▶ [What is expected]:
Your answer must be an exact copy of the lines below, from the first through the one with "white cutting board", with no pictures.

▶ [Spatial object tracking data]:
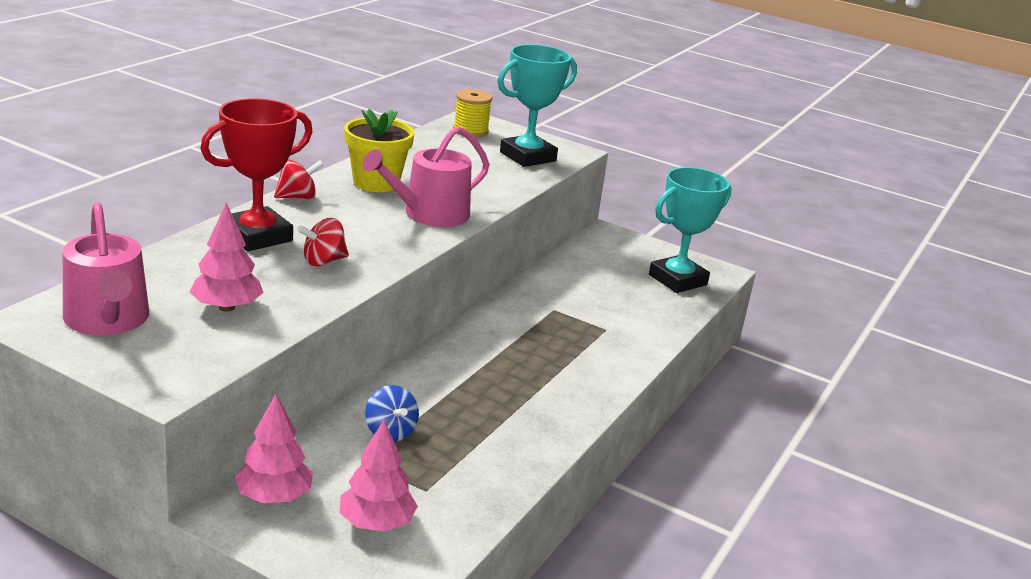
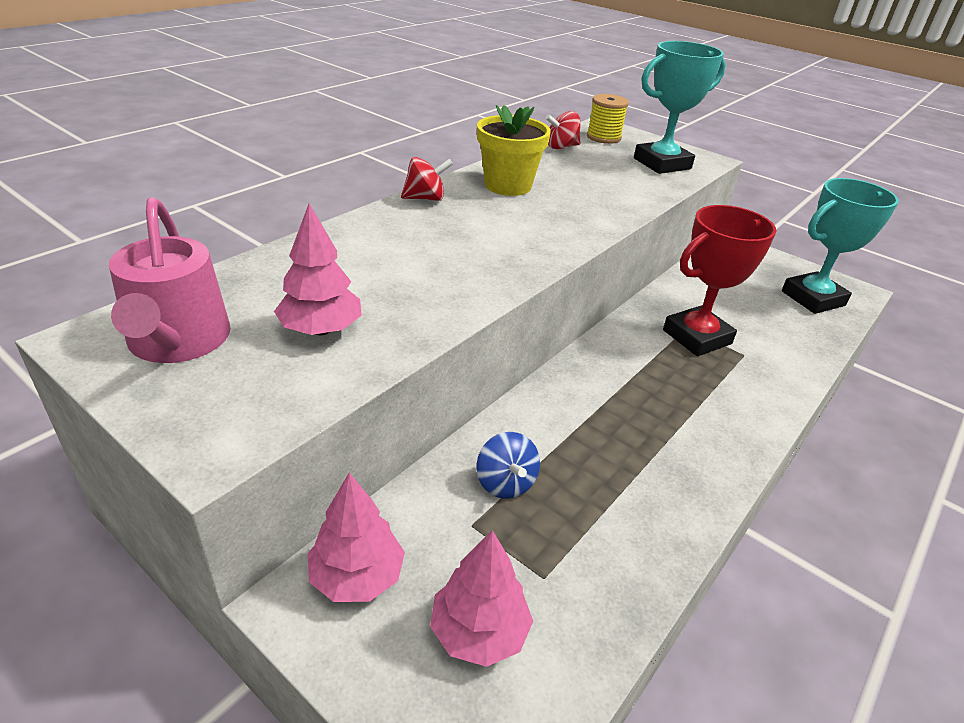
camera: 10 degrees right, 10 degrees up
red trophy [200,98,313,251] -> red trophy moved to [663,205,776,356]
red spinning top [297,218,349,266] -> red spinning top moved to [545,111,581,149]
pink watering can [362,126,489,227] -> none

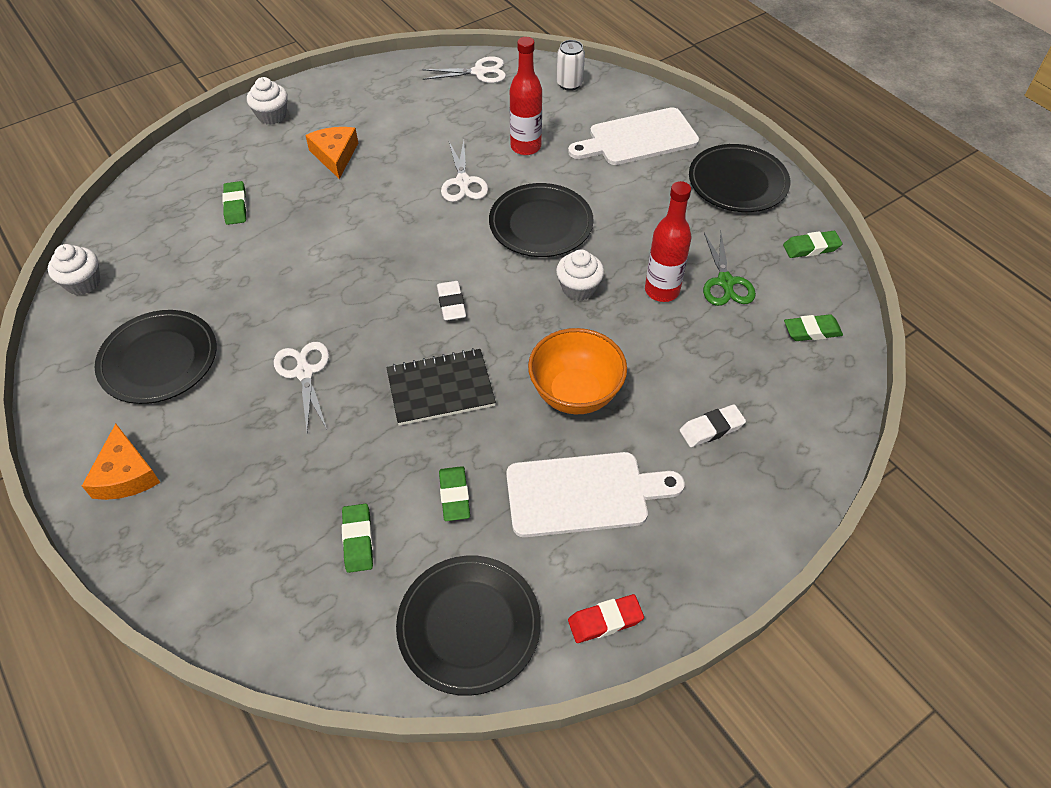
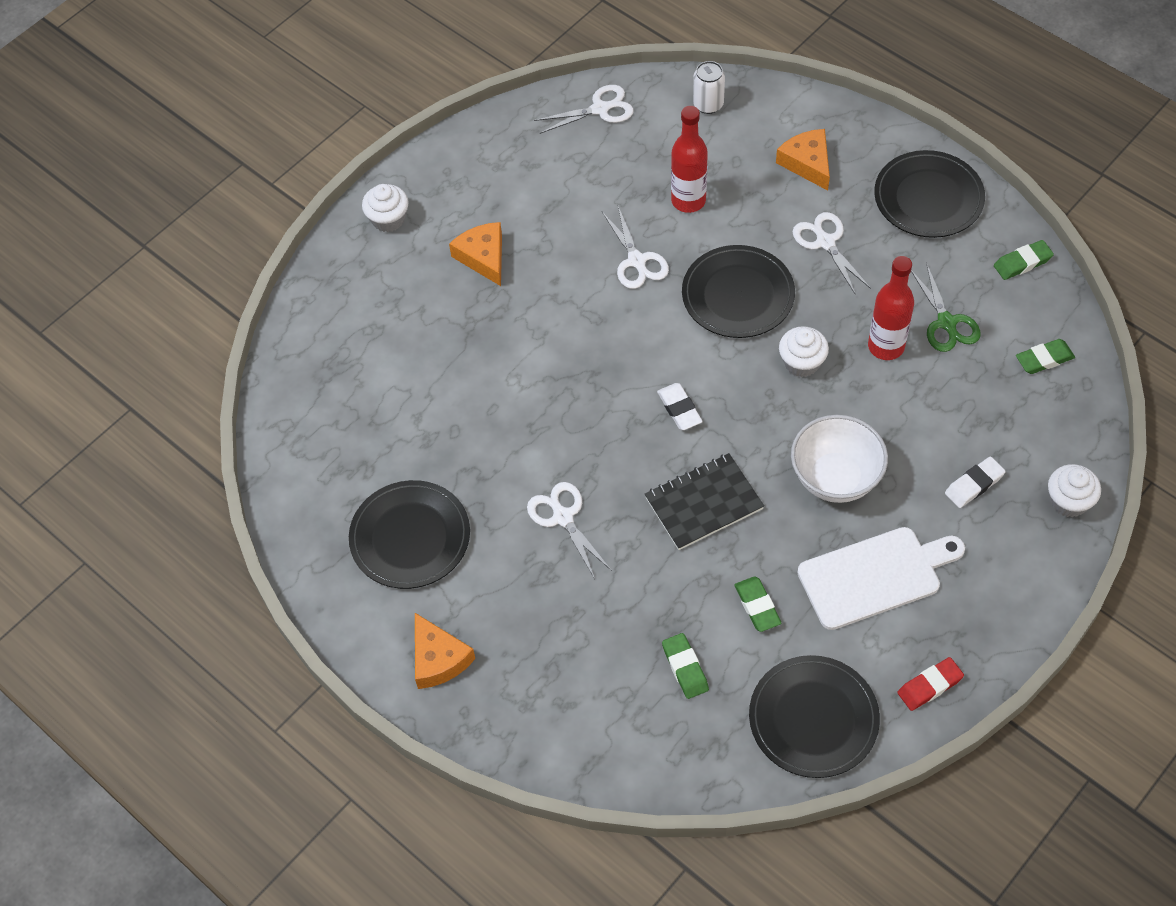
camera: 10 degrees left, 5 degrees up
white cupcake [48,244,100,295] -> white cupcake moved to [1048,464,1101,517]
green eraser [222,181,247,225] -> none
orange bowl [528,328,627,414] -> white bowl [791,415,888,503]
white cutting board [568,107,699,165] -> orange cheese [776,129,830,191]
none -> white scissors [793,212,871,295]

▶ [Task output]:
camera: 10 degrees right, 10 degrees up
red trophy [200,98,313,251] -> red trophy moved to [663,205,776,356]
red spinning top [297,218,349,266] -> red spinning top moved to [545,111,581,149]
pink watering can [362,126,489,227] -> none

camera: 10 degrees left, 5 degrees up
white cupcake [48,244,100,295] -> white cupcake moved to [1048,464,1101,517]
green eraser [222,181,247,225] -> none
orange bowl [528,328,627,414] -> white bowl [791,415,888,503]
white cutting board [568,107,699,165] -> orange cheese [776,129,830,191]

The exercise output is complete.